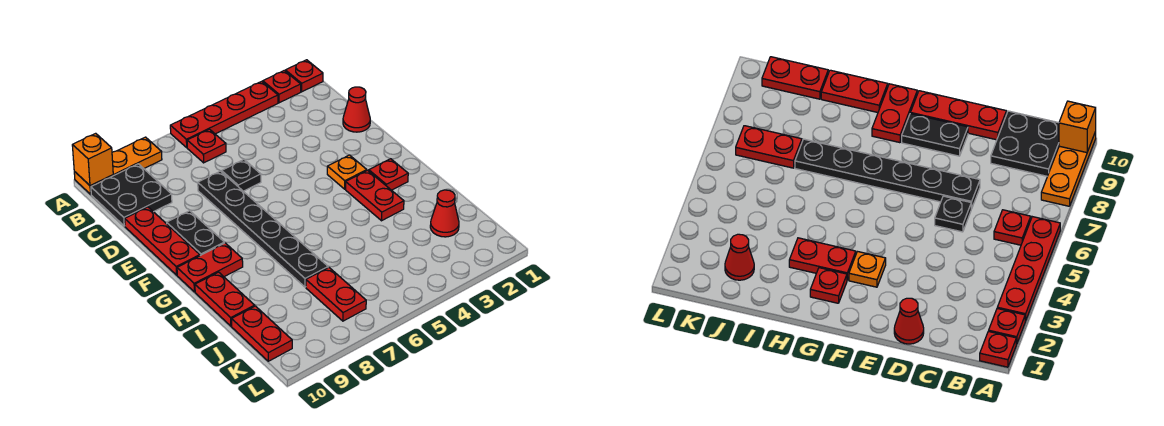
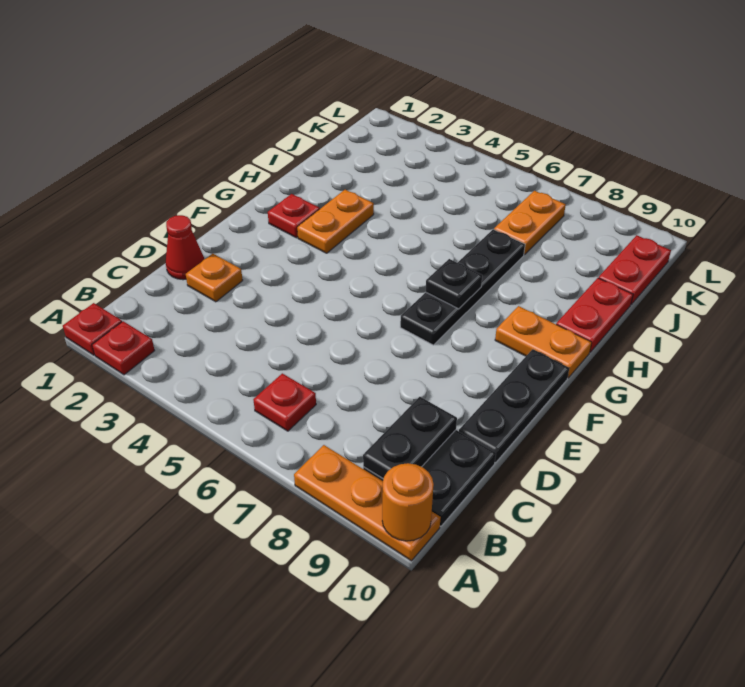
red plate A3:A6 level 1 -> none
orange brick A10 level 2 -> orange round brick A10 level 2
black plate D6 level 1 -> black plate G7 level 2
black plate D7:I7 level 1 -> black plate F7:I7 level 1
red plate D10:F10 level 1 -> black plate D10:F10 level 1
black plate E9:F9 level 1 -> black plate B9:C9 level 2
orange plate F3 level 1 -> orange plate D2 level 1
red plate G3:H3 level 1 -> orange plate G3:H3 level 1
red plate G9:G10 level 1 -> orange plate G9:G10 level 1
red cone J2 level 1 -> none
red plate J7:K7 level 1 -> orange plate J7:K7 level 1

^^^^^^^^

§ WHAT NEEDS TO BE DONE:
Output, and output only, the lines from the one containing "red plate G3:H3" through the last line of the data above.

§ EXERCISE RESPONSE:
red plate G3:H3 level 1 -> orange plate G3:H3 level 1
red plate G9:G10 level 1 -> orange plate G9:G10 level 1
red cone J2 level 1 -> none
red plate J7:K7 level 1 -> orange plate J7:K7 level 1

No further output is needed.